== Problem to work on ==
Your output is the line containing "turquoise tree [414,327,460,390]" plus all lines after it to the end of the records, reproduced exactly, with nothing else.
╭─ Extracted records
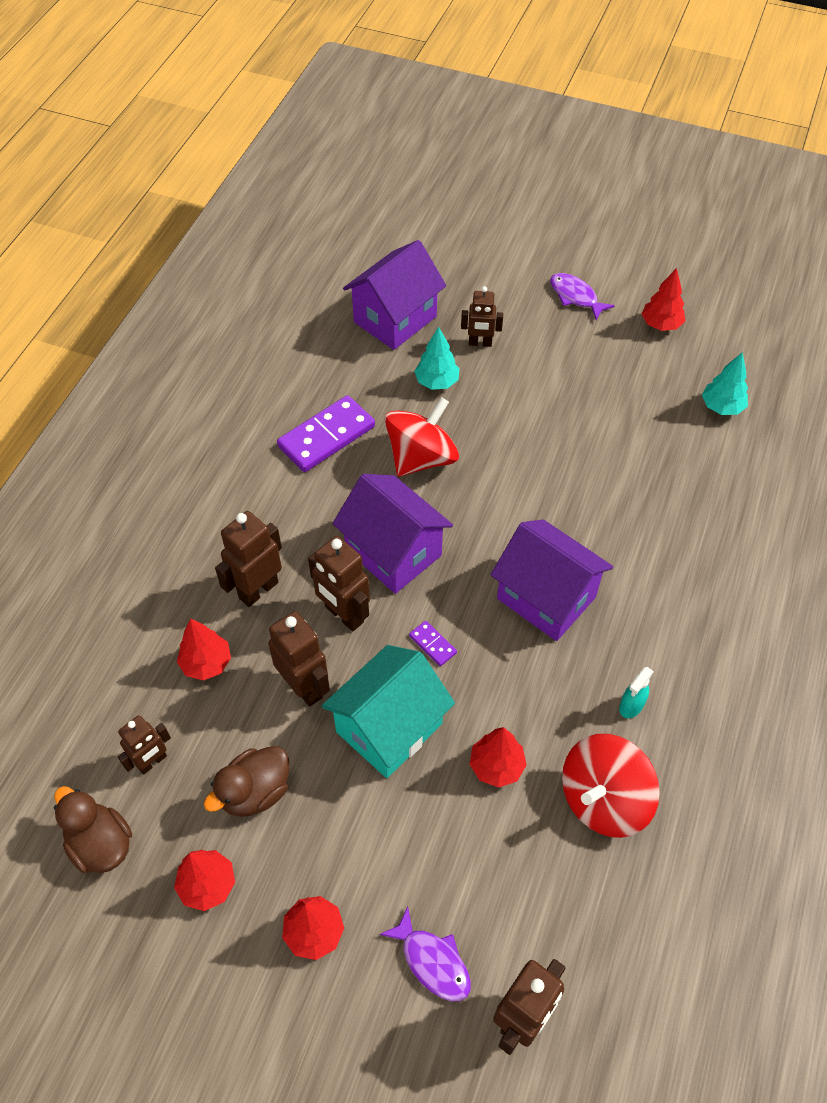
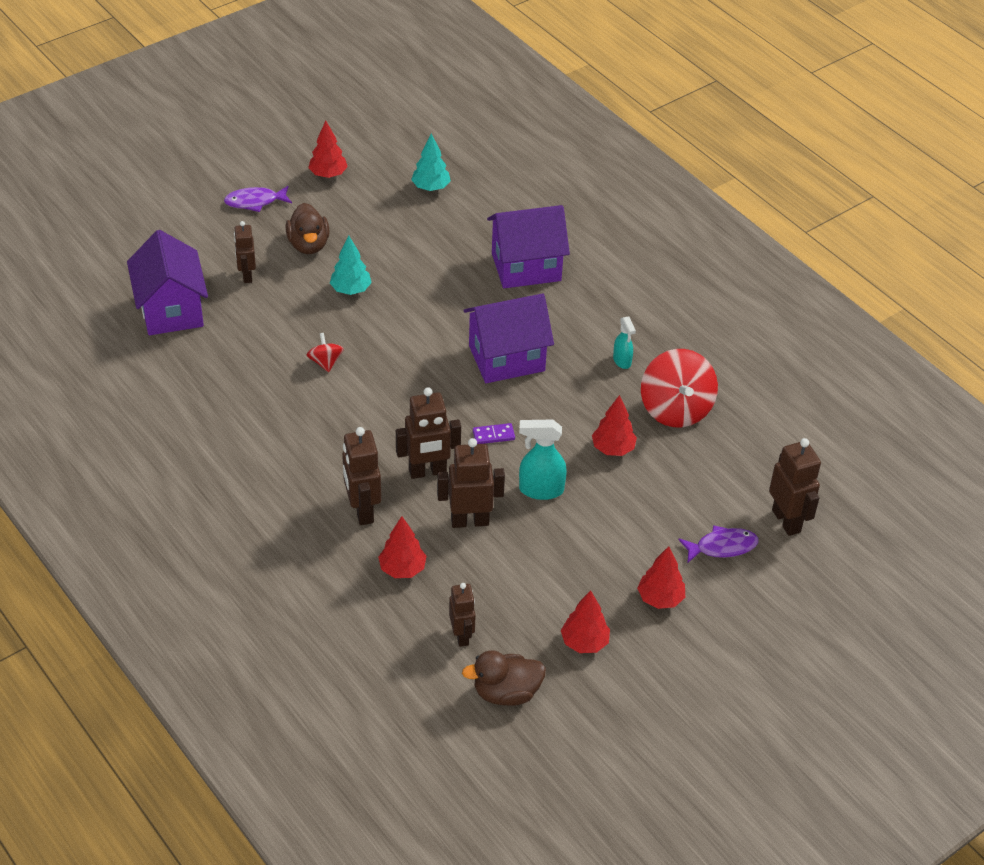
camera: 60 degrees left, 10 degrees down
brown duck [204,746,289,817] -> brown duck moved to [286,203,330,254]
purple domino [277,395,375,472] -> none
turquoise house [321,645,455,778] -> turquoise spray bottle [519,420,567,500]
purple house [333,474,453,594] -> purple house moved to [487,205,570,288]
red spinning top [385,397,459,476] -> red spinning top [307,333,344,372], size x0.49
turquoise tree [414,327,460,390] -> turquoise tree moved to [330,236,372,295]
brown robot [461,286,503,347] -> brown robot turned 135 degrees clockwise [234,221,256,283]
╰─
== Task answer ==
turquoise tree [414,327,460,390] -> turquoise tree moved to [330,236,372,295]
brown robot [461,286,503,347] -> brown robot turned 135 degrees clockwise [234,221,256,283]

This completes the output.